What the exercise asks
Nothing but the lines from the one containing "LUX1 pin SCL: D1 -> A0" through the one containing "HALL pin OUT: GP19 -> GP27", both included, should be given again, each exactly as written below.

Dataset extract
((
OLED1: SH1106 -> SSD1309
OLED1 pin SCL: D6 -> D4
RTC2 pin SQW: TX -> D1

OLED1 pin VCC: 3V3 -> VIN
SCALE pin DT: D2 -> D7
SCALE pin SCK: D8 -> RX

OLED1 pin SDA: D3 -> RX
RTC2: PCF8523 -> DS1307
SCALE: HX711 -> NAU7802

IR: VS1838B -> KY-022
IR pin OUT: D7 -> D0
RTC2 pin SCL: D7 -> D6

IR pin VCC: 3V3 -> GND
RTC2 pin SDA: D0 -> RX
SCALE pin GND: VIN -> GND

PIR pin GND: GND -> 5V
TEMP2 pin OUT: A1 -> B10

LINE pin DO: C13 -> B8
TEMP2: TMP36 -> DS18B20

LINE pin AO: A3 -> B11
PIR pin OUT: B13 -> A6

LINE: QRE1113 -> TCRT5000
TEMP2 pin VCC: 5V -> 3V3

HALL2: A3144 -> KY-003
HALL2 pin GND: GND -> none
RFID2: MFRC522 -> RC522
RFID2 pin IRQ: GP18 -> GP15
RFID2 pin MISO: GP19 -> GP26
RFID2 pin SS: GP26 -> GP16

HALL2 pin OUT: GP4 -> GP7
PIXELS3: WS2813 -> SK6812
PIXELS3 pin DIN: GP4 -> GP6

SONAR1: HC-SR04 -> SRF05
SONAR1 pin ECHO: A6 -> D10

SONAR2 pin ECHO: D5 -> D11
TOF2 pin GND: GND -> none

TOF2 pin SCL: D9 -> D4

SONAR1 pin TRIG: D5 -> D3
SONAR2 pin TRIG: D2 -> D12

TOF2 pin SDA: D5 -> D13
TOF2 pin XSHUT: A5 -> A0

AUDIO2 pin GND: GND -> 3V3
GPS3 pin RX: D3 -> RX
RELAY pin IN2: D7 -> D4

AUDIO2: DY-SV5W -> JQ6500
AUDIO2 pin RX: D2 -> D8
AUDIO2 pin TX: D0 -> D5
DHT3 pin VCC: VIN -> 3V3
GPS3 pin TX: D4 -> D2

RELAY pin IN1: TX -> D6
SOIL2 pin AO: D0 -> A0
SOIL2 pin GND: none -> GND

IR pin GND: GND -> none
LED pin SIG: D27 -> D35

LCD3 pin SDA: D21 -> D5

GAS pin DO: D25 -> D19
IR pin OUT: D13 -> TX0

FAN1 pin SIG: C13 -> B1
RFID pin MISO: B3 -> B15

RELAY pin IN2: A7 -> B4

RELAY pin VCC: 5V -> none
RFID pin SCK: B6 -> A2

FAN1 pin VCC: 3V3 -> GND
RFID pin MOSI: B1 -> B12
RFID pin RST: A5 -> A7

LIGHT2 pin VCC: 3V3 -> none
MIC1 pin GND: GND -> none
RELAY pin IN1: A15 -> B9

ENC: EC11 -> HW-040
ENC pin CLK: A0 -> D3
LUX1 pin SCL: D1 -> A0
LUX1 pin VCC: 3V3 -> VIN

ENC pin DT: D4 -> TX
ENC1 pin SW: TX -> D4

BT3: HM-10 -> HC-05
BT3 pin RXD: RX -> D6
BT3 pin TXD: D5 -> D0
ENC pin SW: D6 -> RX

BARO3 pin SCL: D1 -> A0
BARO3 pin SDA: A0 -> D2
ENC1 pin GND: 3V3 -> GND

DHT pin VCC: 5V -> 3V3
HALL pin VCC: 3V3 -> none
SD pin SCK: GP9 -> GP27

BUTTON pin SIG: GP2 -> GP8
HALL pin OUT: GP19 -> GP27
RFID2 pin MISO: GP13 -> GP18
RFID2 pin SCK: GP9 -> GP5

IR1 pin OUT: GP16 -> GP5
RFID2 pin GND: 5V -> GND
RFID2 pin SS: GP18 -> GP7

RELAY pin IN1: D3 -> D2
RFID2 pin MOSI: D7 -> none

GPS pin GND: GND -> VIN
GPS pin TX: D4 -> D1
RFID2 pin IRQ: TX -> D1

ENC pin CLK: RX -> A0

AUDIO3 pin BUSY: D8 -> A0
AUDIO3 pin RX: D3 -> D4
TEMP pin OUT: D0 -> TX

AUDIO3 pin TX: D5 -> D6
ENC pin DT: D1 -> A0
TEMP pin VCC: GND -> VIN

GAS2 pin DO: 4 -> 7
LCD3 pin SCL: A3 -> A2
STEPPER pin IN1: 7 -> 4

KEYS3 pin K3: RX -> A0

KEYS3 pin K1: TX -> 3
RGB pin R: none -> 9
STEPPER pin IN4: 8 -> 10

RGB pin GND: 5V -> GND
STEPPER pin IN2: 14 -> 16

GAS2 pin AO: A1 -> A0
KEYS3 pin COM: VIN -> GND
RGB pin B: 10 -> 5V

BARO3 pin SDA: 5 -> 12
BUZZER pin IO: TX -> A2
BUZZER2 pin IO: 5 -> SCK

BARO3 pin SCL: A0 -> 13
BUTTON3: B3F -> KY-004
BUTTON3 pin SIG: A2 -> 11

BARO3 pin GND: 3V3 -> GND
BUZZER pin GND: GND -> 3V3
))
Answer area
LUX1 pin SCL: D1 -> A0
LUX1 pin VCC: 3V3 -> VIN

ENC pin DT: D4 -> TX
ENC1 pin SW: TX -> D4

BT3: HM-10 -> HC-05
BT3 pin RXD: RX -> D6
BT3 pin TXD: D5 -> D0
ENC pin SW: D6 -> RX

BARO3 pin SCL: D1 -> A0
BARO3 pin SDA: A0 -> D2
ENC1 pin GND: 3V3 -> GND

DHT pin VCC: 5V -> 3V3
HALL pin VCC: 3V3 -> none
SD pin SCK: GP9 -> GP27

BUTTON pin SIG: GP2 -> GP8
HALL pin OUT: GP19 -> GP27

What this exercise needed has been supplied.